• **Raw records**:
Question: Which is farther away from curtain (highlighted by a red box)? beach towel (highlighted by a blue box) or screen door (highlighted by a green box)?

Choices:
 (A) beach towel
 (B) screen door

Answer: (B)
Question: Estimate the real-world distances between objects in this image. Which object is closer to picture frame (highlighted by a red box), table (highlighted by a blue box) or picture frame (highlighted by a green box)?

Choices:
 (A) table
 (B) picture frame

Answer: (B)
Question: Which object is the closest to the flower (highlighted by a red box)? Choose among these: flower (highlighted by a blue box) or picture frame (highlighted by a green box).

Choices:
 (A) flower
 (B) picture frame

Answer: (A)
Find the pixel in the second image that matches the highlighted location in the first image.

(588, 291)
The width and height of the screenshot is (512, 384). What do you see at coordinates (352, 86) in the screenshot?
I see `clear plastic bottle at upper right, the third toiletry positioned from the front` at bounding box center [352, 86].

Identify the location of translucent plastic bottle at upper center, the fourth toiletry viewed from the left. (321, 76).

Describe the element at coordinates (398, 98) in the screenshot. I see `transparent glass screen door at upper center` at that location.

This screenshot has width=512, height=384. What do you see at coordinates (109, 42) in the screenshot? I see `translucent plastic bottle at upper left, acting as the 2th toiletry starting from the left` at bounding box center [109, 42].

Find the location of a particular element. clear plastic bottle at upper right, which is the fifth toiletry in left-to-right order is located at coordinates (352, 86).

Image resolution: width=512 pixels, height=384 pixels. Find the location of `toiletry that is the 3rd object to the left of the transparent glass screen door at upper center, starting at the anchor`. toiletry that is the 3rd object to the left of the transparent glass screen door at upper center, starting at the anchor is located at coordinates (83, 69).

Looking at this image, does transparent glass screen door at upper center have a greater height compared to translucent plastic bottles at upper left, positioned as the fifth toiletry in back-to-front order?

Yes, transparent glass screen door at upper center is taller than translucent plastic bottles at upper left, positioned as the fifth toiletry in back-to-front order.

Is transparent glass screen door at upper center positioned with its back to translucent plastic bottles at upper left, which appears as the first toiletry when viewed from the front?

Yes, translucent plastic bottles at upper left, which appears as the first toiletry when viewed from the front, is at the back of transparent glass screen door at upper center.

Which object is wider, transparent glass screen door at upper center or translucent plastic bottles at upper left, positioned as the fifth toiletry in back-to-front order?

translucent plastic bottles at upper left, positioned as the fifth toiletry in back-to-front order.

• **Objective**: Copy out these lines word for word, all of them.

• **Reply to the exercise**:
Question: Which is farther away from curtain (highlighted by a red box)? beach towel (highlighted by a blue box) or screen door (highlighted by a green box)?

Choices:
 (A) beach towel
 (B) screen door

Answer: (B)
Question: Estimate the real-world distances between objects in this image. Which object is closer to picture frame (highlighted by a red box), table (highlighted by a blue box) or picture frame (highlighted by a green box)?

Choices:
 (A) table
 (B) picture frame

Answer: (B)
Question: Which object is the closest to the flower (highlighted by a red box)? Choose among these: flower (highlighted by a blue box) or picture frame (highlighted by a green box).

Choices:
 (A) flower
 (B) picture frame

Answer: (A)
Find the pixel in the second image that matches the highlighted location in the first image.

(588, 291)
The width and height of the screenshot is (512, 384). What do you see at coordinates (352, 86) in the screenshot?
I see `clear plastic bottle at upper right, the third toiletry positioned from the front` at bounding box center [352, 86].

Identify the location of translucent plastic bottle at upper center, the fourth toiletry viewed from the left. (321, 76).

Describe the element at coordinates (398, 98) in the screenshot. I see `transparent glass screen door at upper center` at that location.

This screenshot has width=512, height=384. What do you see at coordinates (109, 42) in the screenshot? I see `translucent plastic bottle at upper left, acting as the 2th toiletry starting from the left` at bounding box center [109, 42].

Find the location of a particular element. clear plastic bottle at upper right, which is the fifth toiletry in left-to-right order is located at coordinates (352, 86).

Image resolution: width=512 pixels, height=384 pixels. Find the location of `toiletry that is the 3rd object to the left of the transparent glass screen door at upper center, starting at the anchor`. toiletry that is the 3rd object to the left of the transparent glass screen door at upper center, starting at the anchor is located at coordinates (83, 69).

Looking at this image, does transparent glass screen door at upper center have a greater height compared to translucent plastic bottles at upper left, positioned as the fifth toiletry in back-to-front order?

Yes, transparent glass screen door at upper center is taller than translucent plastic bottles at upper left, positioned as the fifth toiletry in back-to-front order.

Is transparent glass screen door at upper center positioned with its back to translucent plastic bottles at upper left, which appears as the first toiletry when viewed from the front?

Yes, translucent plastic bottles at upper left, which appears as the first toiletry when viewed from the front, is at the back of transparent glass screen door at upper center.

Which object is wider, transparent glass screen door at upper center or translucent plastic bottles at upper left, positioned as the fifth toiletry in back-to-front order?

translucent plastic bottles at upper left, positioned as the fifth toiletry in back-to-front order.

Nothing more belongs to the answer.